Data to process
##############################

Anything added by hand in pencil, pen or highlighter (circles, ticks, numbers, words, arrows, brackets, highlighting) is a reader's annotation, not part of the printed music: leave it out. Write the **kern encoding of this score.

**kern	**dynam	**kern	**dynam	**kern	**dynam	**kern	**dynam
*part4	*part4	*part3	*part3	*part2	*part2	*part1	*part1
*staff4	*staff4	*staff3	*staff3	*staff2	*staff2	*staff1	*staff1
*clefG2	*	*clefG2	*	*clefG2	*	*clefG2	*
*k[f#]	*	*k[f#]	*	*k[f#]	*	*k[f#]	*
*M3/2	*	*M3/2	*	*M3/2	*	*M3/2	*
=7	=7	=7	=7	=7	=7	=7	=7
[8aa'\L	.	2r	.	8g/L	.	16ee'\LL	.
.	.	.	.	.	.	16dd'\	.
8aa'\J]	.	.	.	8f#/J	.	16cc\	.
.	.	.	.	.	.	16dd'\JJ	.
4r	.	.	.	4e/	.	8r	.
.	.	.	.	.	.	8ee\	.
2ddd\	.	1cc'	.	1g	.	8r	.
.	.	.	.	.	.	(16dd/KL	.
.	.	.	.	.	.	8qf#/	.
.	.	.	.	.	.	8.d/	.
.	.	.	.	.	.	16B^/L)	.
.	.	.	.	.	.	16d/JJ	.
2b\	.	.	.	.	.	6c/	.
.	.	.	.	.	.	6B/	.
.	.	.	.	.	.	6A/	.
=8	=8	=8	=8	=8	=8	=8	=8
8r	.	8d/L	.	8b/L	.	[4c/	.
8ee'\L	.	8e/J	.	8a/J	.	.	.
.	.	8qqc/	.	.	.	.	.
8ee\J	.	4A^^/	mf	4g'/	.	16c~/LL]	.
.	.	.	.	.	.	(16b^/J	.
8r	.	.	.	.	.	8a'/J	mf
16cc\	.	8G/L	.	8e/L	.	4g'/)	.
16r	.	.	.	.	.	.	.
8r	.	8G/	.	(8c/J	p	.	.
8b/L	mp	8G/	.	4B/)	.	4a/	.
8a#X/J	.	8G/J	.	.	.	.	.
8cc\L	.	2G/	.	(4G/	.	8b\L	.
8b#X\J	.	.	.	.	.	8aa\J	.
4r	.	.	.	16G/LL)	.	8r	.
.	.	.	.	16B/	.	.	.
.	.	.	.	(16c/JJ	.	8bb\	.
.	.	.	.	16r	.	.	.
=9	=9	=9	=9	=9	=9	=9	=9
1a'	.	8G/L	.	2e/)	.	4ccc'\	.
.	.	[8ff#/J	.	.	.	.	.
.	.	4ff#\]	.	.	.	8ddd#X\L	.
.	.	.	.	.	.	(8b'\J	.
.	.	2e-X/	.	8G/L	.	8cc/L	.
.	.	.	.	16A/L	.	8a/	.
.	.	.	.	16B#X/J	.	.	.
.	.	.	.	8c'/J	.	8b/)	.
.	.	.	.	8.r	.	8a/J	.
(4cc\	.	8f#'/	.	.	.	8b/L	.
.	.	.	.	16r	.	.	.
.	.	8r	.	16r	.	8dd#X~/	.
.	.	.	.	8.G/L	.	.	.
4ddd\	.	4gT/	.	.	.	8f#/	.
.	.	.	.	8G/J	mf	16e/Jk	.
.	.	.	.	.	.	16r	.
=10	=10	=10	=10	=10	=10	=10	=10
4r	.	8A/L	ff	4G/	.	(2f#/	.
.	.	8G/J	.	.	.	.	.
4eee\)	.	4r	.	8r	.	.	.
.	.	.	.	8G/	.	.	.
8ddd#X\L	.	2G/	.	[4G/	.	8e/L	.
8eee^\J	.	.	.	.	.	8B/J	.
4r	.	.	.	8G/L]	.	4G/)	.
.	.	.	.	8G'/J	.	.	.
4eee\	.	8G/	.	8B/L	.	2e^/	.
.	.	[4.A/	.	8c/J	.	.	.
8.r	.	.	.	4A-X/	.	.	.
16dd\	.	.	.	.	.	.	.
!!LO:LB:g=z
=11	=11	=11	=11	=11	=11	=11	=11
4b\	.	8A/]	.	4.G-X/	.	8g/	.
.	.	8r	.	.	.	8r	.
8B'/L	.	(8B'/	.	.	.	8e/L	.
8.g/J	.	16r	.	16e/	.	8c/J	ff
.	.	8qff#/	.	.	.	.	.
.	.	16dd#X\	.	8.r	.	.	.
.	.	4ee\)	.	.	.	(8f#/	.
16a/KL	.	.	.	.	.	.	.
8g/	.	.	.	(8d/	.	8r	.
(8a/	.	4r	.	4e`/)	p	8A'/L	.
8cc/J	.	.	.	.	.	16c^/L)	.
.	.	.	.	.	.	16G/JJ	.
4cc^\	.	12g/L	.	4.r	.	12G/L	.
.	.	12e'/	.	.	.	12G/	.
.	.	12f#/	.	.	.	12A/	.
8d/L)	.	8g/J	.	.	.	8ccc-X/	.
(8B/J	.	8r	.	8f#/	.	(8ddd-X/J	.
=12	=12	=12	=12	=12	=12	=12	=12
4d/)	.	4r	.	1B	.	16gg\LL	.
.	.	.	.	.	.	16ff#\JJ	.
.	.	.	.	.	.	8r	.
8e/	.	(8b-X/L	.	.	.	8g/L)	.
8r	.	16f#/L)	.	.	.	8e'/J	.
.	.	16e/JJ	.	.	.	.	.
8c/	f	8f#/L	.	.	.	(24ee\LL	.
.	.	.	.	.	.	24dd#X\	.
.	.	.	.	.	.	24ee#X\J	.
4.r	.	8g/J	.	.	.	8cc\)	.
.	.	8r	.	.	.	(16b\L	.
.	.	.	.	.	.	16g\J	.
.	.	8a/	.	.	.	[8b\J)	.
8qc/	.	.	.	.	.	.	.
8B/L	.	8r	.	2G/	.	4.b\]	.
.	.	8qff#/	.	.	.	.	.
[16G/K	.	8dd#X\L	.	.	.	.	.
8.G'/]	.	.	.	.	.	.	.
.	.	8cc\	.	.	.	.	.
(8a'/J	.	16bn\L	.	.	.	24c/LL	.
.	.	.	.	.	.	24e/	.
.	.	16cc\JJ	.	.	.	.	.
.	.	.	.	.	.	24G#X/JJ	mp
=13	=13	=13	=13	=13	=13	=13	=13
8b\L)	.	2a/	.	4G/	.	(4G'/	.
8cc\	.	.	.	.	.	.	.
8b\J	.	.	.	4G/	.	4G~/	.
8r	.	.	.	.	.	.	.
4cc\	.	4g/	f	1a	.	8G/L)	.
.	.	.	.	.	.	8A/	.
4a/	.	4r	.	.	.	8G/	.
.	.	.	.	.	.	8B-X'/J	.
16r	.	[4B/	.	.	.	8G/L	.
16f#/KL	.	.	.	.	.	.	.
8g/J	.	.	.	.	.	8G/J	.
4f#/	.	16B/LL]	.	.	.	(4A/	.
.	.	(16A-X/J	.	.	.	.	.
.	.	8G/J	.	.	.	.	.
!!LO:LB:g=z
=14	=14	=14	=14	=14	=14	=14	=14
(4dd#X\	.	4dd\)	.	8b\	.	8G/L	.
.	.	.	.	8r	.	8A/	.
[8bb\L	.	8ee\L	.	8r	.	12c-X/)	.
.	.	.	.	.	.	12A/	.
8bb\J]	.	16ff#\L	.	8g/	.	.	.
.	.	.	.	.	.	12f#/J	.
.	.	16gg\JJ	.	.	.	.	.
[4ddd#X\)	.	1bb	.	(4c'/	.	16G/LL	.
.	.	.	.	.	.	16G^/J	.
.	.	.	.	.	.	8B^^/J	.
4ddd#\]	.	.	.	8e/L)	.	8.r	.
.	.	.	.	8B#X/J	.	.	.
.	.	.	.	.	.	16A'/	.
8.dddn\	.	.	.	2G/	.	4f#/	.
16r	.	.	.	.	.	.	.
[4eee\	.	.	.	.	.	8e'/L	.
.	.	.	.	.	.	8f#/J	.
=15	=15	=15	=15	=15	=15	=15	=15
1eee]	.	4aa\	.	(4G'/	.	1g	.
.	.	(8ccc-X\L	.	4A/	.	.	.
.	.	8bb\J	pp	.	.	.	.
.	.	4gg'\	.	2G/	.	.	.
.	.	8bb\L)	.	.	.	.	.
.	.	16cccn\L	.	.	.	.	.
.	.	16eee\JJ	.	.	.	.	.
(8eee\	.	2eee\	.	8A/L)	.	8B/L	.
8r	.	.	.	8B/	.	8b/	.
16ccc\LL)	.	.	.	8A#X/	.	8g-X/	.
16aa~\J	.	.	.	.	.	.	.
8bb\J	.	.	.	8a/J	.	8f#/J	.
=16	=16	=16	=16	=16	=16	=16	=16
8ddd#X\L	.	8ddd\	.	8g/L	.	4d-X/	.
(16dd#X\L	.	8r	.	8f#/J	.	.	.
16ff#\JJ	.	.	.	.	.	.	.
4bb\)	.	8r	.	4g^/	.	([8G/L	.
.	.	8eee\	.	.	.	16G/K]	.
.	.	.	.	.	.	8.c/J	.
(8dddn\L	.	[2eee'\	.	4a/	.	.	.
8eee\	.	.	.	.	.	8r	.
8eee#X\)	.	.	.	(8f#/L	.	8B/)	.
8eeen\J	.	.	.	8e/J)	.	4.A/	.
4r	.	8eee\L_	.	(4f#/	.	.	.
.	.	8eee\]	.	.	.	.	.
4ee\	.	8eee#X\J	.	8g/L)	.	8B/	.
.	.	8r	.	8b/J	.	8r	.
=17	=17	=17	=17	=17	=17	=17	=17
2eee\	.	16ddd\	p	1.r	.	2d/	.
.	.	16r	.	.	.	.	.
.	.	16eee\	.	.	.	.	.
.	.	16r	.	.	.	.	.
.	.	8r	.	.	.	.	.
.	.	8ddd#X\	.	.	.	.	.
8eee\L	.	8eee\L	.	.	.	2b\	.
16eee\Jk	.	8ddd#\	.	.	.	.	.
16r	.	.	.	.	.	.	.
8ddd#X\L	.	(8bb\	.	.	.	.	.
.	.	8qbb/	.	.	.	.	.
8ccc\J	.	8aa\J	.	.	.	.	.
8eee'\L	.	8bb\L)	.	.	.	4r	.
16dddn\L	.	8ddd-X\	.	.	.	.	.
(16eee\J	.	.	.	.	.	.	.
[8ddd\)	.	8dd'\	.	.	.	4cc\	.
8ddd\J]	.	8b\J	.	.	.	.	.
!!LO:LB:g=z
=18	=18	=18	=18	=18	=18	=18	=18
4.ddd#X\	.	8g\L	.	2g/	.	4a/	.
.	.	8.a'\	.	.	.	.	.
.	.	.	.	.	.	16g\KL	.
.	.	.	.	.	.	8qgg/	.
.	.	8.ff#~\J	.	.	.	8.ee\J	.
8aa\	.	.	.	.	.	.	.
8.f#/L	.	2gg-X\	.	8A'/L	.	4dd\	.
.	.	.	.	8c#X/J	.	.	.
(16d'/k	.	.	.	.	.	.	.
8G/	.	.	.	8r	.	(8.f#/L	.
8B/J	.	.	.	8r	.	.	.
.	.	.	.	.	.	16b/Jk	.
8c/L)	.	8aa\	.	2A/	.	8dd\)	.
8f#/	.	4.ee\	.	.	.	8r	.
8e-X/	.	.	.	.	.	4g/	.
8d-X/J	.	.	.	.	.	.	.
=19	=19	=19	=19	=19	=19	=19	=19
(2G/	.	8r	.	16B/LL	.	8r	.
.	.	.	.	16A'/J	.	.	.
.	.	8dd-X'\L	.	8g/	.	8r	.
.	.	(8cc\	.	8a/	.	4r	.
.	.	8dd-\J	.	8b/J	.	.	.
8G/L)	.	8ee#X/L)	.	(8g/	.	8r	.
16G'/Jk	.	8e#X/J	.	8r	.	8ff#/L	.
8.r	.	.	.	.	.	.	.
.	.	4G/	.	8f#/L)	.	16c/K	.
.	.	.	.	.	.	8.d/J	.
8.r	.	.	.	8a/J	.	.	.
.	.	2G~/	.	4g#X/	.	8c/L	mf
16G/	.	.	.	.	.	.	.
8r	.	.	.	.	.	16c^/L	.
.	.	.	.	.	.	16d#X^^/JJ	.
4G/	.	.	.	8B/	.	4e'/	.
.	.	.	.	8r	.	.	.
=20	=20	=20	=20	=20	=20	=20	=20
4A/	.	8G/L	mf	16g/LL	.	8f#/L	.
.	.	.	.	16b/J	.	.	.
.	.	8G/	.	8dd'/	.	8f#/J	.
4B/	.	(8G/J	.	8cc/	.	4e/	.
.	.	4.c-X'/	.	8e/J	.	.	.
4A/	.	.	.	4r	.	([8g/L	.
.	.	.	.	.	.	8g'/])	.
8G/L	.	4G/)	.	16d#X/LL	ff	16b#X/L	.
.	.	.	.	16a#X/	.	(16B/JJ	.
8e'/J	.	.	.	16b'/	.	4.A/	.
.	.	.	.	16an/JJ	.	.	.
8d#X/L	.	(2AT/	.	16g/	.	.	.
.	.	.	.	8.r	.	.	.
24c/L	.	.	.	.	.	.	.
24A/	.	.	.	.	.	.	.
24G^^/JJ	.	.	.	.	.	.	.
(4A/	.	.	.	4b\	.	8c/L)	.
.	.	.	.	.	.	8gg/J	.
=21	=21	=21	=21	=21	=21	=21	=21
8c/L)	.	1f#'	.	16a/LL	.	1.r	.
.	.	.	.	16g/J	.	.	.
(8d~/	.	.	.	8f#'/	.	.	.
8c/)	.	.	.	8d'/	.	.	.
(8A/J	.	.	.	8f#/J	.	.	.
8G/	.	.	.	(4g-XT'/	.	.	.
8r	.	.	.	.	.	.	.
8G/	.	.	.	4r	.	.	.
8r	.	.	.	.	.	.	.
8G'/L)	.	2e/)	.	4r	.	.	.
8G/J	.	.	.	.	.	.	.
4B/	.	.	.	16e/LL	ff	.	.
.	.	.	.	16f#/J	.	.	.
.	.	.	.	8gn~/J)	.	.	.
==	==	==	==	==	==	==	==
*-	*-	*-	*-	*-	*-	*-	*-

##############################

What you are asked to do
Count the lines in the material above that contain the string "kern", treating uppercase and lowercase as distinct, and reply with the number alone.

Full output
2